**Record set:**
◇ ◇ ◇ ◇ ◇
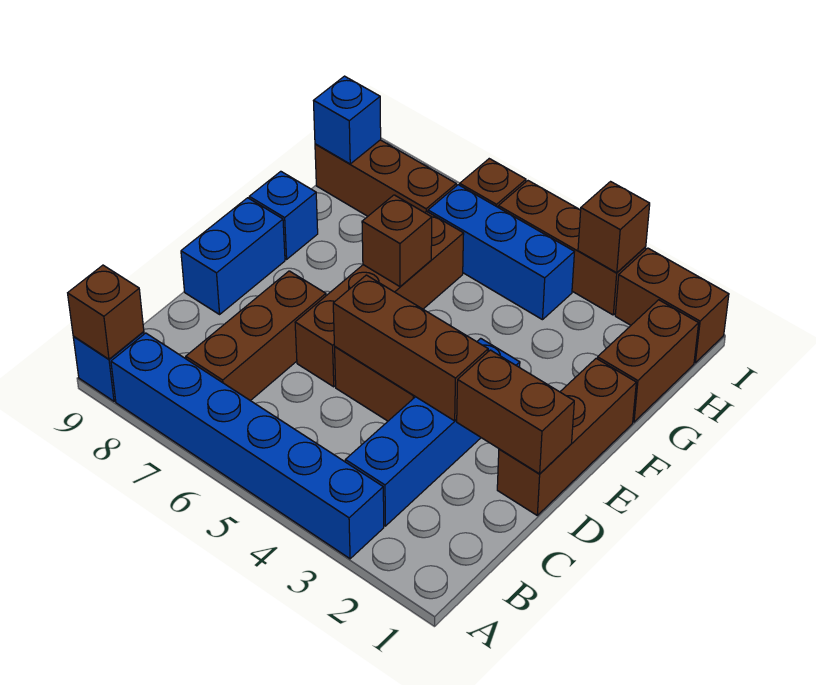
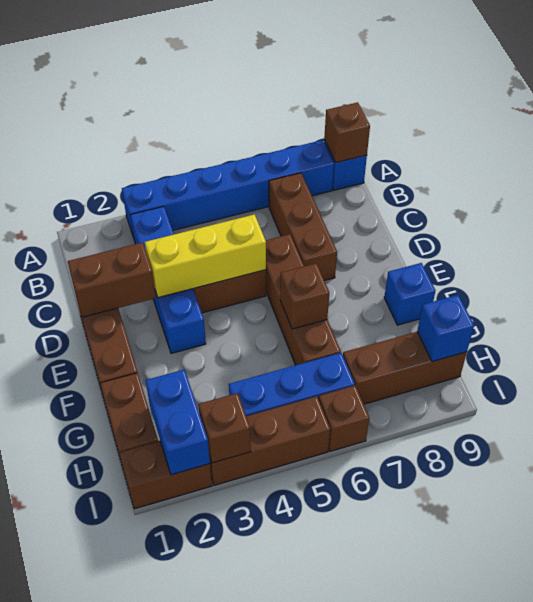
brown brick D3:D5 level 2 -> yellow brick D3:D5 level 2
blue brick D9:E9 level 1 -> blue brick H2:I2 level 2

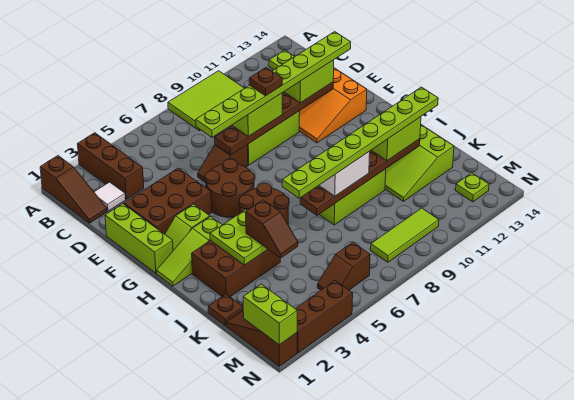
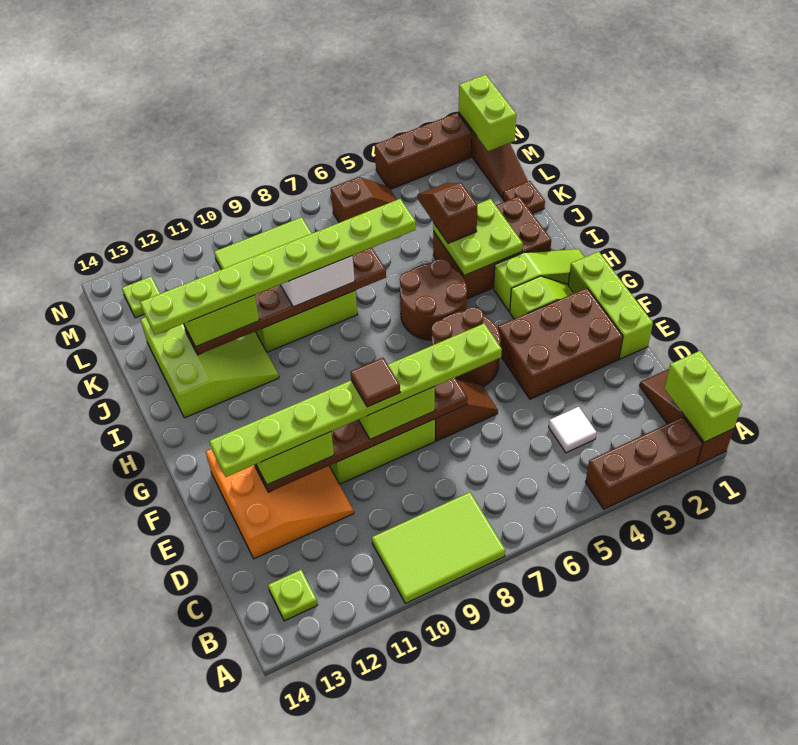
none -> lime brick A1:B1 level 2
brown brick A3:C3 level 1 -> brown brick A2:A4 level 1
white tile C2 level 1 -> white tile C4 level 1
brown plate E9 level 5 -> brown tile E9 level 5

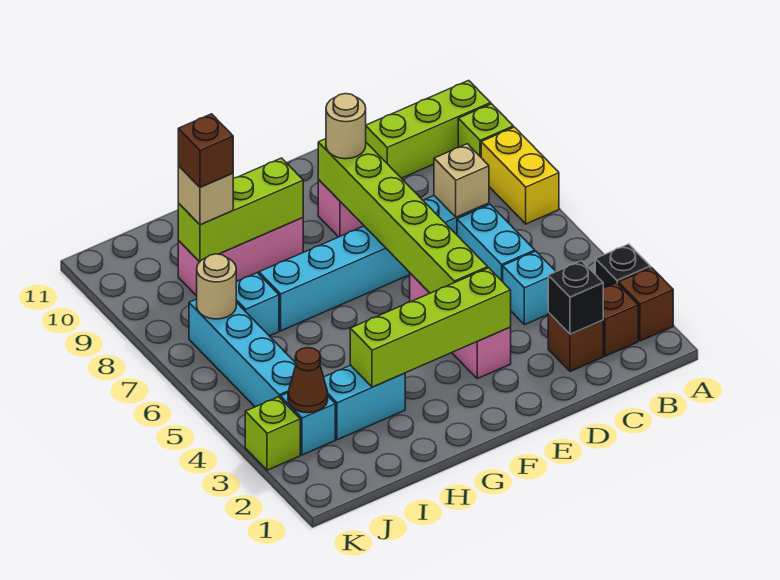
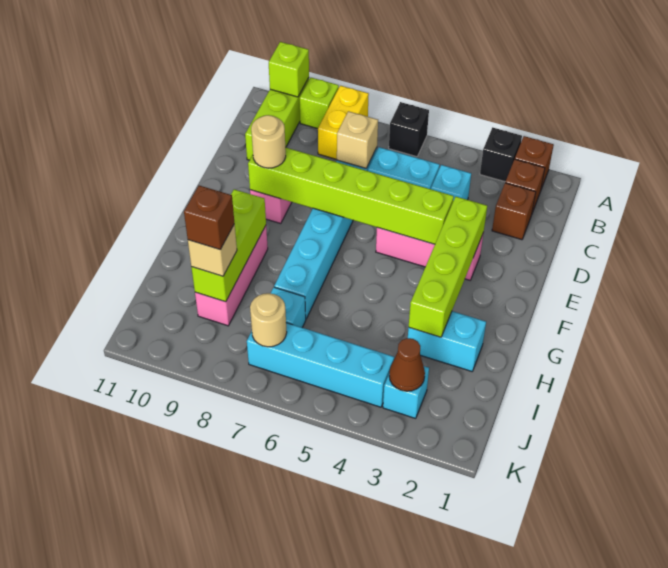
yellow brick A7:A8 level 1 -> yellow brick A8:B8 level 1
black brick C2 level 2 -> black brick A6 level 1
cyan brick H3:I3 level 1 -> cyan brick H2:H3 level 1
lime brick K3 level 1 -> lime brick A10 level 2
◇ ◇ ◇ ◇ ◇
Please output the lines from the line that contains "brown plate E9" through the end of the records, both ends included, exactly and with no pictures.

**Exercise answer:**
brown plate E9 level 5 -> brown tile E9 level 5

yellow brick A7:A8 level 1 -> yellow brick A8:B8 level 1
black brick C2 level 2 -> black brick A6 level 1
cyan brick H3:I3 level 1 -> cyan brick H2:H3 level 1
lime brick K3 level 1 -> lime brick A10 level 2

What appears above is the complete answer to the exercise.